Aim of the task:
Starting at the line that holds "D1: LED yellow", copy every line exactly through the end of the data, and no others.

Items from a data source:
────────

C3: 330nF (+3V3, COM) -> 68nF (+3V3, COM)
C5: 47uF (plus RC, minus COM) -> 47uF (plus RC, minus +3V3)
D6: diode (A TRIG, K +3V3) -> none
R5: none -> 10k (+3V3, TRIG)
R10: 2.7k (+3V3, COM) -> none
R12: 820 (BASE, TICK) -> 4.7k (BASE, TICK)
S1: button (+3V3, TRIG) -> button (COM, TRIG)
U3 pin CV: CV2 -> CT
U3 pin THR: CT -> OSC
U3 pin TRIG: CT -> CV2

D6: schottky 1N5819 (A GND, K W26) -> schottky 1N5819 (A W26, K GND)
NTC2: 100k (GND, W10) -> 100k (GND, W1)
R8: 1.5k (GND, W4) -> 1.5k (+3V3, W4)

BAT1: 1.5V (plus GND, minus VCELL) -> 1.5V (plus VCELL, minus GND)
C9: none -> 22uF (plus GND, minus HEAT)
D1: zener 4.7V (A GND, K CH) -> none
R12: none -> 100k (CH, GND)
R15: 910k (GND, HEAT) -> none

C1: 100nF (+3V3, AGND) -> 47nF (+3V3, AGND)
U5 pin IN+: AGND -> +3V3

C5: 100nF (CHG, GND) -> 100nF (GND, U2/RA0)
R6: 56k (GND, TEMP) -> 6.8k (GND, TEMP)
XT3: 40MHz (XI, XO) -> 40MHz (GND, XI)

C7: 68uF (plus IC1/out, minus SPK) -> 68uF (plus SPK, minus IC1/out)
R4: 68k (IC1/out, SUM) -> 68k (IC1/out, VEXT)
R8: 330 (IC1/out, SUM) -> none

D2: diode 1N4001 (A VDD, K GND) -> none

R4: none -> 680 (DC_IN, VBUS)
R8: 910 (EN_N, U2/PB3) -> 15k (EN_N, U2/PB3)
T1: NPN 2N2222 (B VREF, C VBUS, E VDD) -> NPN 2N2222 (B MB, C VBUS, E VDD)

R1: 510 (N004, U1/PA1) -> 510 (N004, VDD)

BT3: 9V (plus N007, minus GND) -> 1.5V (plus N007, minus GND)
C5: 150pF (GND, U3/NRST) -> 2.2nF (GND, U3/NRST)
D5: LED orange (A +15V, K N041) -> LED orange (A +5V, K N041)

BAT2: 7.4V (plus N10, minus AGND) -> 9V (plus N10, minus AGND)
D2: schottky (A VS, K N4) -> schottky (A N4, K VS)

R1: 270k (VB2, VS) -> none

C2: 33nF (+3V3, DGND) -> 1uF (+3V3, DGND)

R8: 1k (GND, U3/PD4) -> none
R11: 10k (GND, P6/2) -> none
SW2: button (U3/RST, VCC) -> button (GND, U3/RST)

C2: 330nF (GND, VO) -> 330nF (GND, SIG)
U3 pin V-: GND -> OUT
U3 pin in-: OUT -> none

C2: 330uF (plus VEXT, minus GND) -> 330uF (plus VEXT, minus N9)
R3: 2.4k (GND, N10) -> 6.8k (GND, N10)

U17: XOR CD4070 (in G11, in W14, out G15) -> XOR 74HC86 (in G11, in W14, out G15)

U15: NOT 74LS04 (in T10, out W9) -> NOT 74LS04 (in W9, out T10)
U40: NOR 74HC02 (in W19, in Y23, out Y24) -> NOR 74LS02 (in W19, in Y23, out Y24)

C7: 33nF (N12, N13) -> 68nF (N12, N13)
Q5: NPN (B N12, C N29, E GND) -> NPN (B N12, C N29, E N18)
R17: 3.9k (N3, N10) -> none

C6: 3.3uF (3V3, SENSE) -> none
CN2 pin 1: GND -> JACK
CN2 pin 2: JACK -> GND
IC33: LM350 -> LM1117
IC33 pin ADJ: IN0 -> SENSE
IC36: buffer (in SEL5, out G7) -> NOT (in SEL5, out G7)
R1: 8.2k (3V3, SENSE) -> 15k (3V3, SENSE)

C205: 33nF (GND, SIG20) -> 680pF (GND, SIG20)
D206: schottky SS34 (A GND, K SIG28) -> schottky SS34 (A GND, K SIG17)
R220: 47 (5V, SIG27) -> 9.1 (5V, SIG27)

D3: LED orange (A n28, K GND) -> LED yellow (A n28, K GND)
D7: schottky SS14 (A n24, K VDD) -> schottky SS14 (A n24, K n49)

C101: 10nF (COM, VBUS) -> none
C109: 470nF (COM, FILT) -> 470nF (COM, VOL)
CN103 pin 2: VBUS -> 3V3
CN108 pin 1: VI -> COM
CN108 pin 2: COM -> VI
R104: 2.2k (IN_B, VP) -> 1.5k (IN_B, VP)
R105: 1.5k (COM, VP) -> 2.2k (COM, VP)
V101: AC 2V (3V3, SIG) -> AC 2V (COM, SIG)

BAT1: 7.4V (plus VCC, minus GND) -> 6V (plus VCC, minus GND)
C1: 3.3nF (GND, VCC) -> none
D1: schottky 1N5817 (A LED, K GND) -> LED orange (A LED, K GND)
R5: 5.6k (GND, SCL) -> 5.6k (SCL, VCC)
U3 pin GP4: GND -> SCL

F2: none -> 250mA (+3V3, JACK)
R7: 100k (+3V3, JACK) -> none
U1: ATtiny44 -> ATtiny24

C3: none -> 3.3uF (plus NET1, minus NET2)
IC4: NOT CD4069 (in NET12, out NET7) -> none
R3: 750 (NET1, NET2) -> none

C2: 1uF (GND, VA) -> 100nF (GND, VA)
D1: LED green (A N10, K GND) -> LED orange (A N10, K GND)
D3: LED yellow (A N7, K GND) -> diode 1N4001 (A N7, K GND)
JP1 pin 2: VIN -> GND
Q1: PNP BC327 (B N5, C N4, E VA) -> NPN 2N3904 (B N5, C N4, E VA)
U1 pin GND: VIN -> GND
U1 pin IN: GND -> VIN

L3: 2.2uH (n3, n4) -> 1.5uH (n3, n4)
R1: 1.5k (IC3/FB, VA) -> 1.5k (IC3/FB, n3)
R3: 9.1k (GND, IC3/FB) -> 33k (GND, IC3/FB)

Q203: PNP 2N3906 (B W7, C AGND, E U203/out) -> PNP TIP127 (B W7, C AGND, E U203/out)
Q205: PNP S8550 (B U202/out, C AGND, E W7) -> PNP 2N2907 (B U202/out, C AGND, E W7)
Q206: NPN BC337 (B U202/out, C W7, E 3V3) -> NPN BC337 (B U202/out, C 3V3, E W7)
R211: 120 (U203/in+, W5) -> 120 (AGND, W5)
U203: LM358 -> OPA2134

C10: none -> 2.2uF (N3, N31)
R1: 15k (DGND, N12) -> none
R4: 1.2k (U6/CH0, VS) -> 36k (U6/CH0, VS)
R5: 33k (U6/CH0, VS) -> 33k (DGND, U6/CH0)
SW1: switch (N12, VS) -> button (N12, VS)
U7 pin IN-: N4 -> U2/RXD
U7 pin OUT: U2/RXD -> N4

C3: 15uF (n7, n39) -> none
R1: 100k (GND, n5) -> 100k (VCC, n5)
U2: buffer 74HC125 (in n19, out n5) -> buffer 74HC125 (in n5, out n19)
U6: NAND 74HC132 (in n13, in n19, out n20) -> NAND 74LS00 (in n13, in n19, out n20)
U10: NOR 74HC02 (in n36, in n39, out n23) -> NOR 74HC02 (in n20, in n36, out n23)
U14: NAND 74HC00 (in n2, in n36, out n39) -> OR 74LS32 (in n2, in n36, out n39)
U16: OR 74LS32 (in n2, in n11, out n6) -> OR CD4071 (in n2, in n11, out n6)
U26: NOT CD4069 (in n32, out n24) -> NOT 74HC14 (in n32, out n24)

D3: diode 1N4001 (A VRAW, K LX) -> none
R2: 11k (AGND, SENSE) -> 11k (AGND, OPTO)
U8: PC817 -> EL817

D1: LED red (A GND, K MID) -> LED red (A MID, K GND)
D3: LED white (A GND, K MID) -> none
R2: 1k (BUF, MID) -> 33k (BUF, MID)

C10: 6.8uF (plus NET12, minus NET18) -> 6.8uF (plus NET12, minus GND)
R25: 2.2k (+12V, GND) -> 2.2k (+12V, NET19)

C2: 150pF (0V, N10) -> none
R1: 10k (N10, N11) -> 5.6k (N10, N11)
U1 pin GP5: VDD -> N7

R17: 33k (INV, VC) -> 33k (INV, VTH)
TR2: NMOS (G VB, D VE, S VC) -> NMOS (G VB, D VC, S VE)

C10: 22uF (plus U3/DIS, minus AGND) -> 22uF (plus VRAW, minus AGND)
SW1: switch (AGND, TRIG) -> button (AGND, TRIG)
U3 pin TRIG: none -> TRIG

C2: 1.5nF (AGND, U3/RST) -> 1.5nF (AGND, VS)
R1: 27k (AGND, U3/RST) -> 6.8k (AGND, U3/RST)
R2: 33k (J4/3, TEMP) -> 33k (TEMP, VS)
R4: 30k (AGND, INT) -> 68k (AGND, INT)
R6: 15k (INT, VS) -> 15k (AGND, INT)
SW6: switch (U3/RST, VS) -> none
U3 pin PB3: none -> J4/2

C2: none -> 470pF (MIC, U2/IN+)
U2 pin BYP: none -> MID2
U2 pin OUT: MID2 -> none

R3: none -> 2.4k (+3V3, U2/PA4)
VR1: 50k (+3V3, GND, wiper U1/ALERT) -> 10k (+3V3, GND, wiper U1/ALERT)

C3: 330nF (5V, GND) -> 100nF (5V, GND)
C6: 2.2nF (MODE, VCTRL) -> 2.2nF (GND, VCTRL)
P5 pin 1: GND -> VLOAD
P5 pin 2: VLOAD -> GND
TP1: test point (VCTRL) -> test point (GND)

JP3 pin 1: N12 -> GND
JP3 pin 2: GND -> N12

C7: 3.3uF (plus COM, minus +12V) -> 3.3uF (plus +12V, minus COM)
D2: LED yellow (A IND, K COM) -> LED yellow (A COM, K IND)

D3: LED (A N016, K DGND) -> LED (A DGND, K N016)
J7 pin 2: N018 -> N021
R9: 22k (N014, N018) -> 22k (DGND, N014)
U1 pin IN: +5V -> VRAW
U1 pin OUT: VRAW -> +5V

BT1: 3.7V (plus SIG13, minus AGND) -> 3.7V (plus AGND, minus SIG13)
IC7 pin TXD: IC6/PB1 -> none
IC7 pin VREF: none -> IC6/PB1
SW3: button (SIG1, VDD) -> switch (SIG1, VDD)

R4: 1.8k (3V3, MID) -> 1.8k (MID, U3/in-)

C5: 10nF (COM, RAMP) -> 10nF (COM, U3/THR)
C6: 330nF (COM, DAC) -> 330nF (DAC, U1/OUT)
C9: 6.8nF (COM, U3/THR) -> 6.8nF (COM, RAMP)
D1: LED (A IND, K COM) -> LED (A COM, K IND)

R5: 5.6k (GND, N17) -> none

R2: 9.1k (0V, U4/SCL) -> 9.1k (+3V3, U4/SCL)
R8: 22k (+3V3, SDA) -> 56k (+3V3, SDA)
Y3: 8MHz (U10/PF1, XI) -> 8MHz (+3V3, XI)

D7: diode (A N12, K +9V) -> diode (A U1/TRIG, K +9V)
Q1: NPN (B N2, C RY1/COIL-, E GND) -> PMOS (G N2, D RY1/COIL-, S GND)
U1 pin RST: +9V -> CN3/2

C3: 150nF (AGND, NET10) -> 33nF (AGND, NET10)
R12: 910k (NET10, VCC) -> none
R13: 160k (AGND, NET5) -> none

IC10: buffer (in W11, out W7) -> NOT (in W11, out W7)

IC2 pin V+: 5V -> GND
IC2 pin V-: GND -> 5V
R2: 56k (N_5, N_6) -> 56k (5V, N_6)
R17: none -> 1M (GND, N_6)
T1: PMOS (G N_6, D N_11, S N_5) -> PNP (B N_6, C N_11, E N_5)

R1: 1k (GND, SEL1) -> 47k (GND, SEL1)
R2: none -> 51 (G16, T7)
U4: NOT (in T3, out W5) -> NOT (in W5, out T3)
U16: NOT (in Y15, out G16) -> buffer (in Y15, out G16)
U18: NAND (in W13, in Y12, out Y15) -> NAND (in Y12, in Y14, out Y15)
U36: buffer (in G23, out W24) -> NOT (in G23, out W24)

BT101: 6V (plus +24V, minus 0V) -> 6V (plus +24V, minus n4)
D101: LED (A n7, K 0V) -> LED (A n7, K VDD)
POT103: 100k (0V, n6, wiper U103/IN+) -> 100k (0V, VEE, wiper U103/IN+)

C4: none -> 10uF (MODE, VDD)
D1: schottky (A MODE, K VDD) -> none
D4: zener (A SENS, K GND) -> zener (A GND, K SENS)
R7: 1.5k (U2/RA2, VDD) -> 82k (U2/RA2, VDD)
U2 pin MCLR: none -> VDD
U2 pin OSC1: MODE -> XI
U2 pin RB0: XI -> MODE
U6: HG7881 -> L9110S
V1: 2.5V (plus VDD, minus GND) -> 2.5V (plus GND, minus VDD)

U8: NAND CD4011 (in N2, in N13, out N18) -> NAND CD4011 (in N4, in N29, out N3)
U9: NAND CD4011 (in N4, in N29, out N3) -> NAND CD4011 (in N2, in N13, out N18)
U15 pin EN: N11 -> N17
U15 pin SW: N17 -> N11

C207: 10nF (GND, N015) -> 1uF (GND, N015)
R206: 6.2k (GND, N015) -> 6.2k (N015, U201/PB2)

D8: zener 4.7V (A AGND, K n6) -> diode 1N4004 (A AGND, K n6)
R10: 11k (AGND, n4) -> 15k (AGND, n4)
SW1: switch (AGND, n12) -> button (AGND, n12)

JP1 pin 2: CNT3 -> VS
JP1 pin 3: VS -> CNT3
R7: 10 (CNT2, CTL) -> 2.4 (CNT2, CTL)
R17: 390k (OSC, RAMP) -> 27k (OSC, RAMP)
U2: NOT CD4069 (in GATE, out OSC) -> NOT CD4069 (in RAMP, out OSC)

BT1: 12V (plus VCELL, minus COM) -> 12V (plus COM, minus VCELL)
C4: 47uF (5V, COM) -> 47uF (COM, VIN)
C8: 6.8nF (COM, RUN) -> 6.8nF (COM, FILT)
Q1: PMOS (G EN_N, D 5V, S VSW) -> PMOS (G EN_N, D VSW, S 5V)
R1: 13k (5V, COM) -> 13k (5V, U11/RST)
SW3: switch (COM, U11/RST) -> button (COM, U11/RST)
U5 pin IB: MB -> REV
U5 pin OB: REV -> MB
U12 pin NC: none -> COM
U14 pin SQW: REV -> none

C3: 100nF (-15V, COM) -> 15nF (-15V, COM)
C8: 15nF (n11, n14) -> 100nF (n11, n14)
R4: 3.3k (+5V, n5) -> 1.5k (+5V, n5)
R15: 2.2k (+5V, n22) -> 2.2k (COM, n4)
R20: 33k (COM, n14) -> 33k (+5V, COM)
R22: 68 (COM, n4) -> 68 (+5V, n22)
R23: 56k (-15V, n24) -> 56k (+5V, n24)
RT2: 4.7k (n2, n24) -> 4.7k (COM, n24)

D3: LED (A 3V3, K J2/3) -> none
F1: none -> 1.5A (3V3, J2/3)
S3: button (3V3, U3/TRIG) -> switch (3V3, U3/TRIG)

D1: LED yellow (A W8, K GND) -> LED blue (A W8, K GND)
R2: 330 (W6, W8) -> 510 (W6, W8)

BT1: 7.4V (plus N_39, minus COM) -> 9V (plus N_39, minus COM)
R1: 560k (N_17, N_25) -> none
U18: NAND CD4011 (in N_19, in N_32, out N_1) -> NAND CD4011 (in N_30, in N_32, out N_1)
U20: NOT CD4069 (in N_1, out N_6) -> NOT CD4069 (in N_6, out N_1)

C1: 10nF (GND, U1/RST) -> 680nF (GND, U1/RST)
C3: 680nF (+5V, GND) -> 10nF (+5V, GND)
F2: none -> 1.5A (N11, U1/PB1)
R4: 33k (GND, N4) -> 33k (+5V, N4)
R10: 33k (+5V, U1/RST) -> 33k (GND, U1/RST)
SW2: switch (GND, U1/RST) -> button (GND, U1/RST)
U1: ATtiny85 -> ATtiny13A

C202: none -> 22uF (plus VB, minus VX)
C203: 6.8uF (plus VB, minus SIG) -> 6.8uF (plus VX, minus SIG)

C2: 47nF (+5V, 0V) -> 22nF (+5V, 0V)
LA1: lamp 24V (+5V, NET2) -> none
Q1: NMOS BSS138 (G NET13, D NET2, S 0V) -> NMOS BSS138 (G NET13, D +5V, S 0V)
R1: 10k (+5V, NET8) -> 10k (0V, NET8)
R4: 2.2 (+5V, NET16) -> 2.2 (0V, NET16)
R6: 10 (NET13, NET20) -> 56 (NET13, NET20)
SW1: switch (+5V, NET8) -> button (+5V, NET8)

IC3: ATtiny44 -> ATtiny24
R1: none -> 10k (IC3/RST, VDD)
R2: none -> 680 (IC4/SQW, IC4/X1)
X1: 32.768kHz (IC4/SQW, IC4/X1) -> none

────────

Answer for this exercise:
D1: LED yellow (A W8, K GND) -> LED blue (A W8, K GND)
R2: 330 (W6, W8) -> 510 (W6, W8)

BT1: 7.4V (plus N_39, minus COM) -> 9V (plus N_39, minus COM)
R1: 560k (N_17, N_25) -> none
U18: NAND CD4011 (in N_19, in N_32, out N_1) -> NAND CD4011 (in N_30, in N_32, out N_1)
U20: NOT CD4069 (in N_1, out N_6) -> NOT CD4069 (in N_6, out N_1)

C1: 10nF (GND, U1/RST) -> 680nF (GND, U1/RST)
C3: 680nF (+5V, GND) -> 10nF (+5V, GND)
F2: none -> 1.5A (N11, U1/PB1)
R4: 33k (GND, N4) -> 33k (+5V, N4)
R10: 33k (+5V, U1/RST) -> 33k (GND, U1/RST)
SW2: switch (GND, U1/RST) -> button (GND, U1/RST)
U1: ATtiny85 -> ATtiny13A

C202: none -> 22uF (plus VB, minus VX)
C203: 6.8uF (plus VB, minus SIG) -> 6.8uF (plus VX, minus SIG)

C2: 47nF (+5V, 0V) -> 22nF (+5V, 0V)
LA1: lamp 24V (+5V, NET2) -> none
Q1: NMOS BSS138 (G NET13, D NET2, S 0V) -> NMOS BSS138 (G NET13, D +5V, S 0V)
R1: 10k (+5V, NET8) -> 10k (0V, NET8)
R4: 2.2 (+5V, NET16) -> 2.2 (0V, NET16)
R6: 10 (NET13, NET20) -> 56 (NET13, NET20)
SW1: switch (+5V, NET8) -> button (+5V, NET8)

IC3: ATtiny44 -> ATtiny24
R1: none -> 10k (IC3/RST, VDD)
R2: none -> 680 (IC4/SQW, IC4/X1)
X1: 32.768kHz (IC4/SQW, IC4/X1) -> none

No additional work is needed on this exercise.